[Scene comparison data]
───
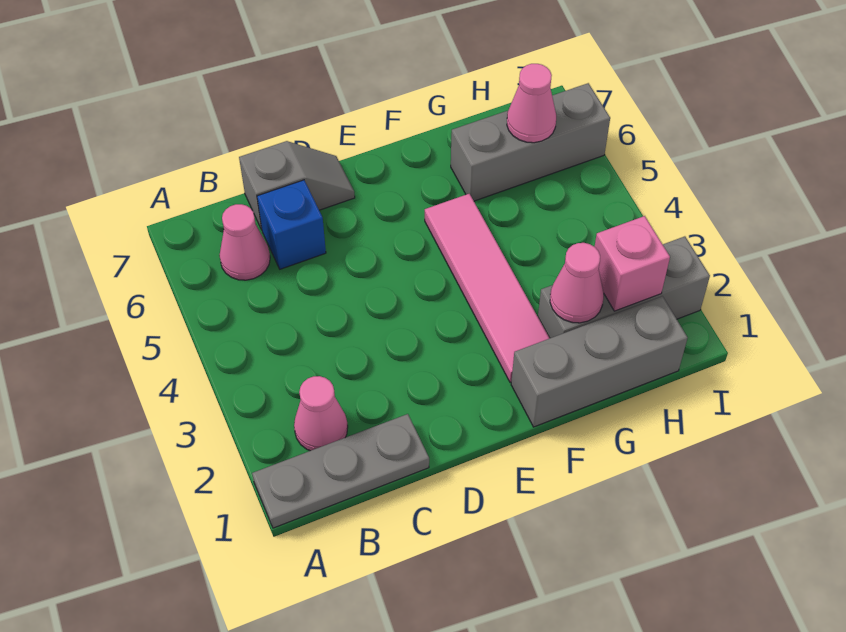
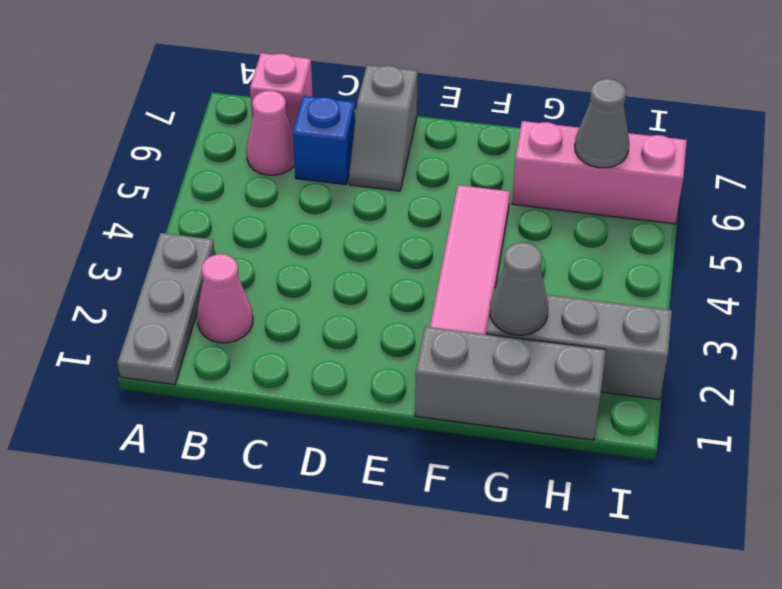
grey 1x3 plate [252,414,429,528] -> grey 1x3 plate turned to [117,233,215,385]
grey 1x2 slope [239,141,355,230] -> grey 1x2 slope turned to [349,65,418,191]
pink 1x1 cone [550,243,604,323] -> grey 1x1 cone [490,242,548,335]
grey 1x3 brick [451,83,610,201] -> pink 1x3 brick [512,121,687,224]
pink 1x1 brick [595,216,670,311] -> pink 1x1 brick moved to [250,53,313,132]
pink 1x1 cone [507,64,556,143] -> grey 1x1 cone [575,79,629,168]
───
▶ [WHAT THE TASK REQUIRES]: Write out the entries above in full and exactly; no pictures.

▶ [RESPONSE TO THIS TASK]:
grey 1x3 plate [252,414,429,528] -> grey 1x3 plate turned to [117,233,215,385]
grey 1x2 slope [239,141,355,230] -> grey 1x2 slope turned to [349,65,418,191]
pink 1x1 cone [550,243,604,323] -> grey 1x1 cone [490,242,548,335]
grey 1x3 brick [451,83,610,201] -> pink 1x3 brick [512,121,687,224]
pink 1x1 brick [595,216,670,311] -> pink 1x1 brick moved to [250,53,313,132]
pink 1x1 cone [507,64,556,143] -> grey 1x1 cone [575,79,629,168]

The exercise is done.